**PROBLEM DETAILS**
Find the lines below that contain the string "headphones". Copy each one.

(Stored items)

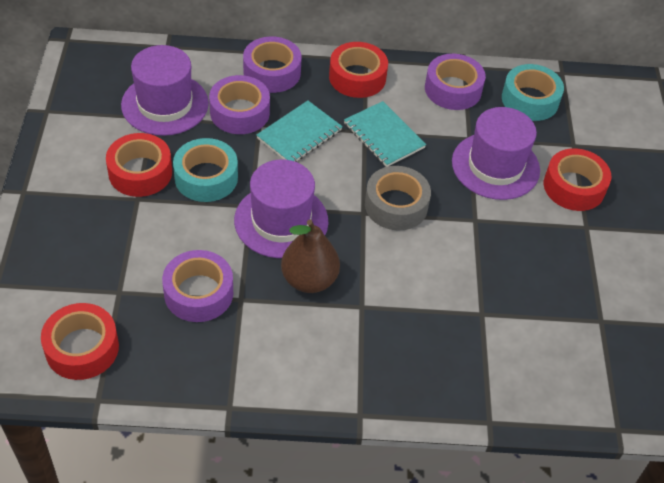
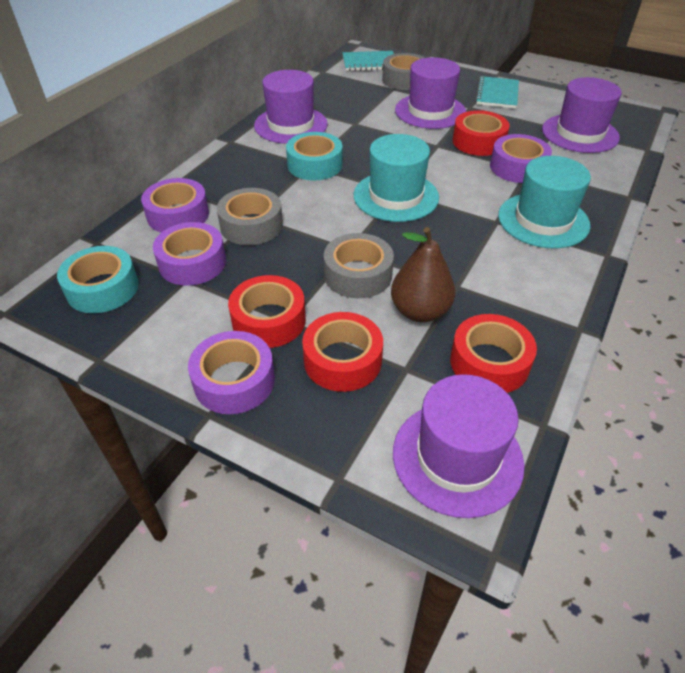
grey tape: 1 -> 3
purple hat: 3 -> 4
turquoise hat: 0 -> 2

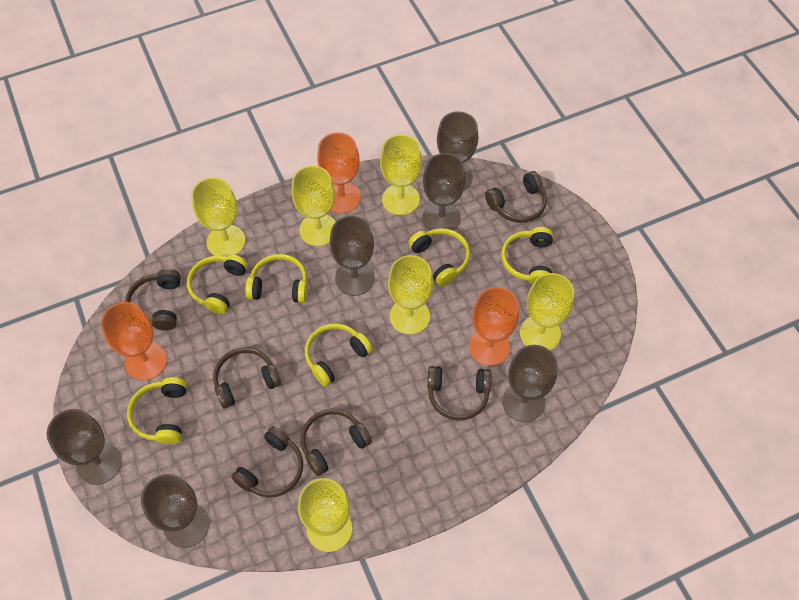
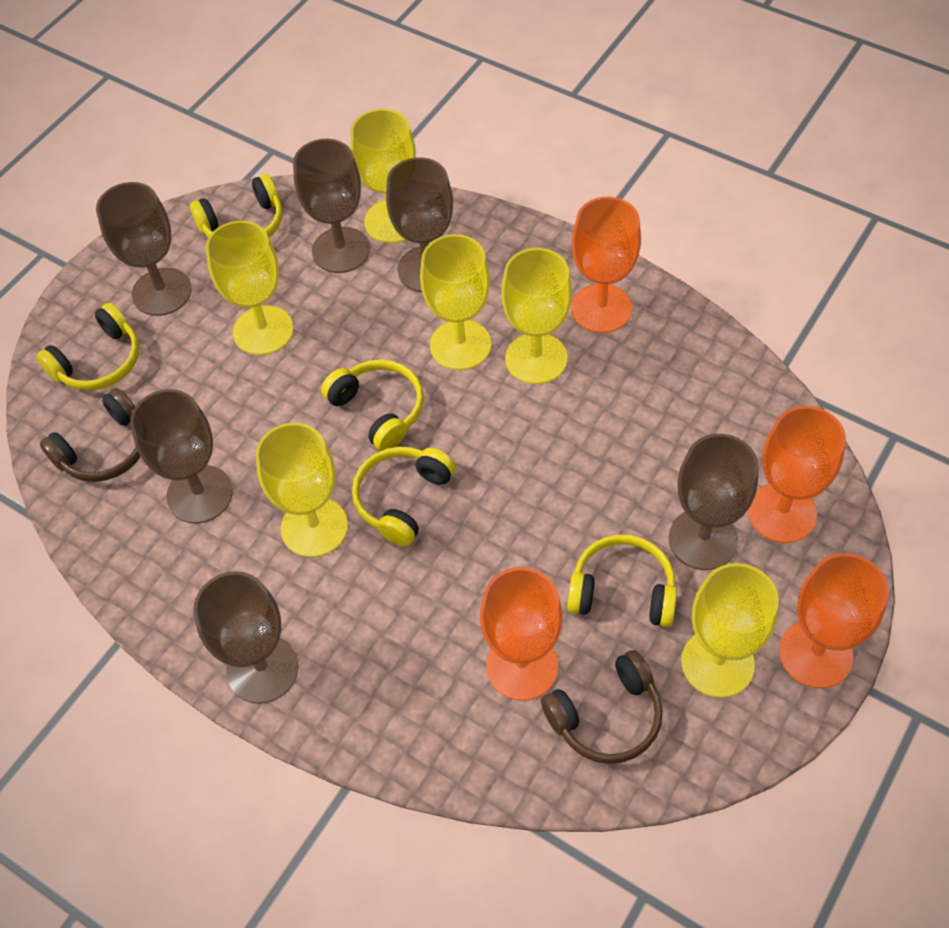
brown headphones: 6 -> 2
orange goblet: 3 -> 4
yellow headphones: 6 -> 5

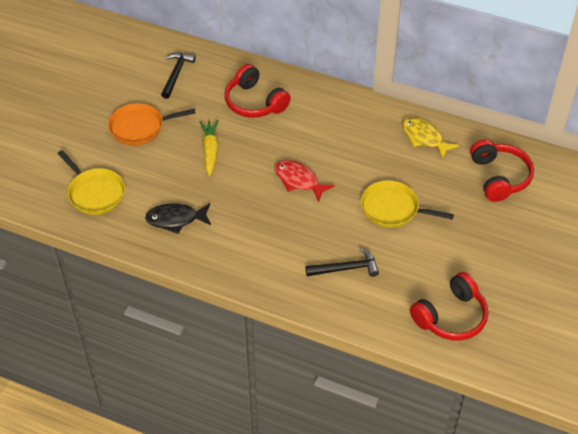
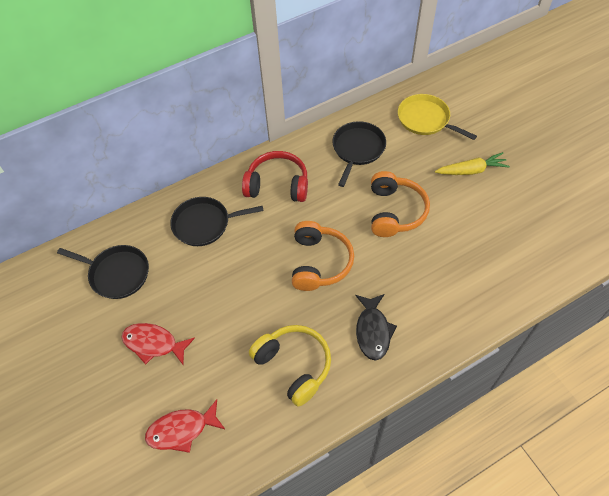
black hammer: 2 -> 0
black pan: 0 -> 3
orange headphones: 0 -> 2
orange pan: 1 -> 0
red fish: 1 -> 2
red headphones: 3 -> 1
yellow fish: 1 -> 0
yellow headphones: 0 -> 1
yellow pan: 2 -> 1

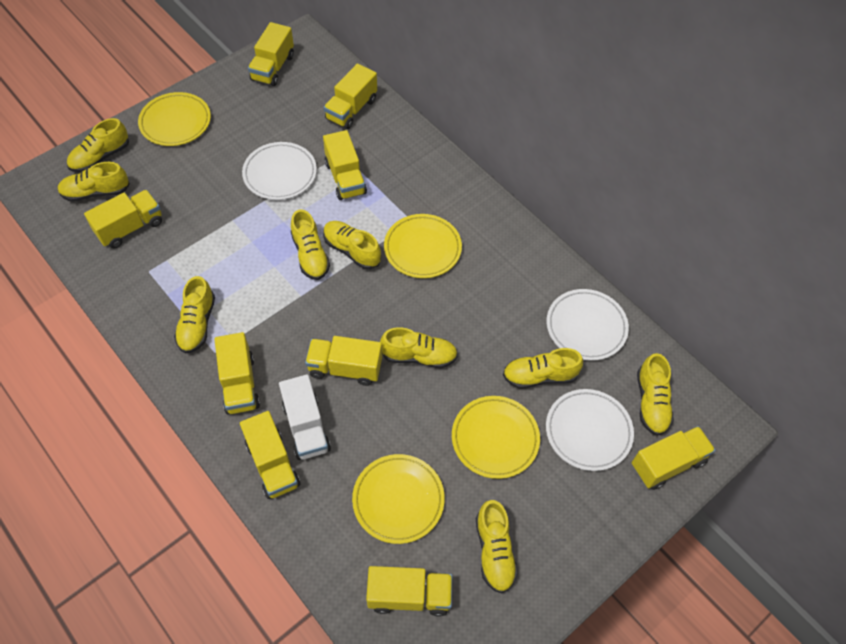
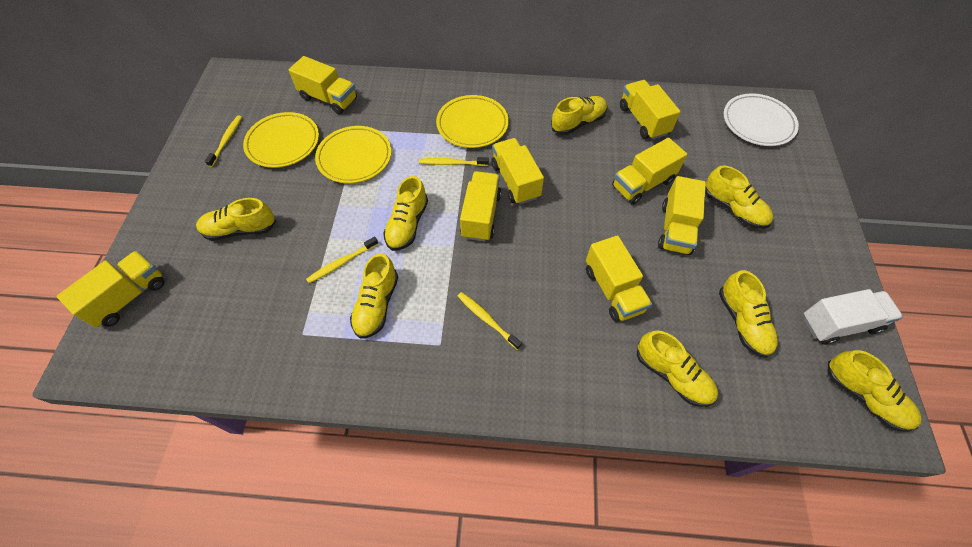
white plate: 3 -> 1
yellow plate: 4 -> 3
yellow shoe: 9 -> 8
yellow toothbrush: 0 -> 4
yellow truck: 9 -> 8

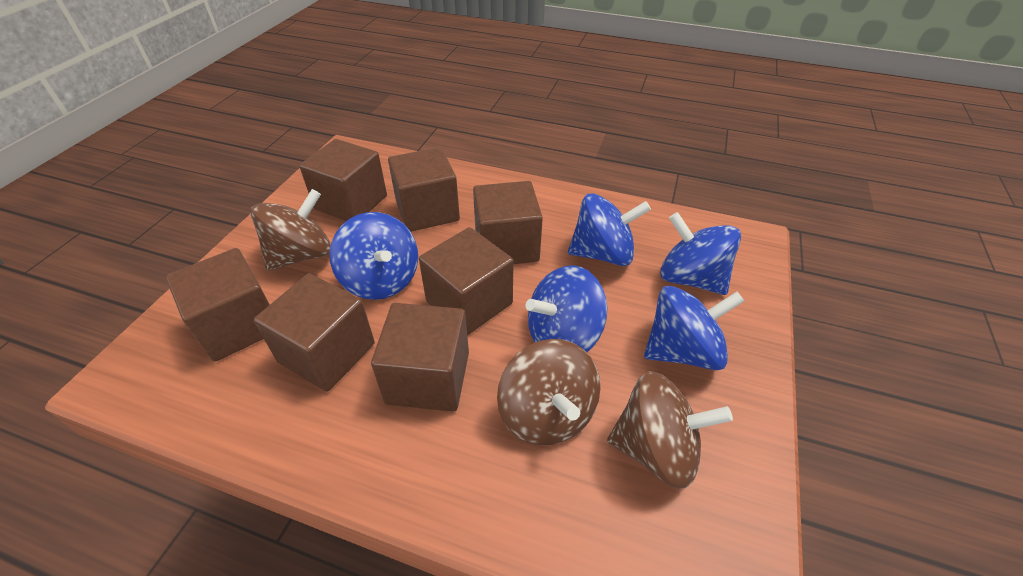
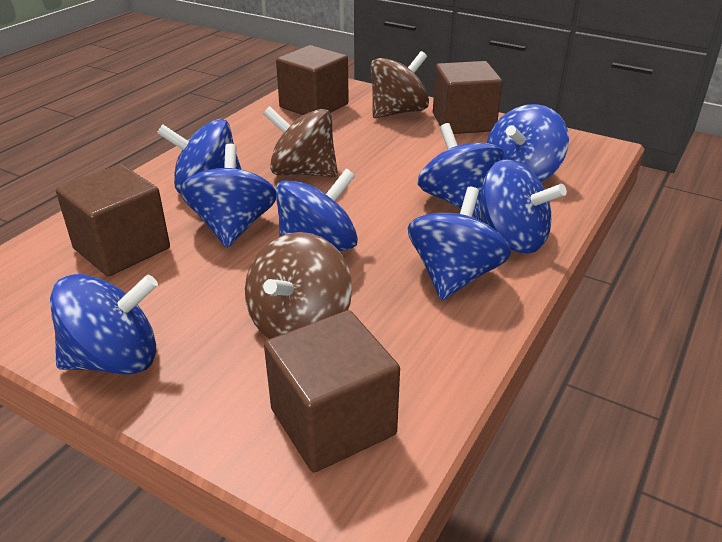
blue spinning top: 5 -> 8
brown cube: 7 -> 4

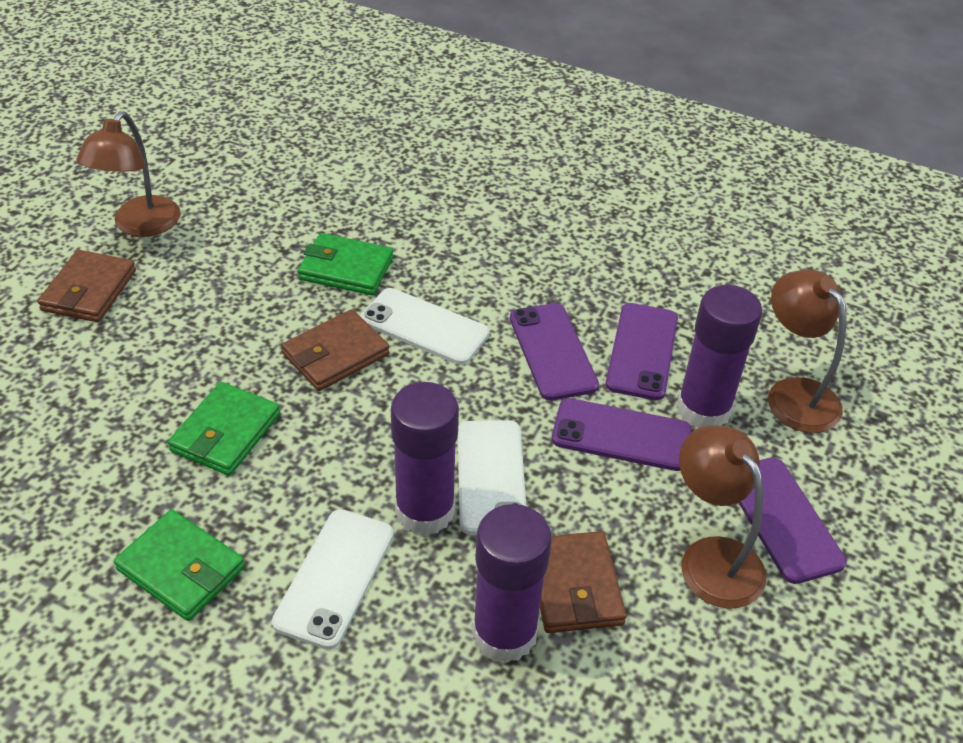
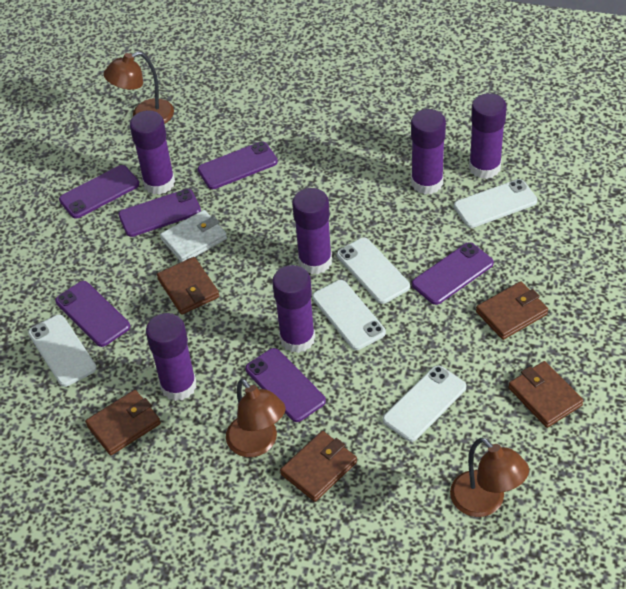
brown wallet: 3 -> 5
green wallet: 3 -> 0
purple glue stick: 3 -> 6
purple phone: 4 -> 6
white phone: 3 -> 5
white wallet: 0 -> 1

**RESPONSE AREA**
brown headphones: 6 -> 2
yellow headphones: 6 -> 5
orange headphones: 0 -> 2
red headphones: 3 -> 1
yellow headphones: 0 -> 1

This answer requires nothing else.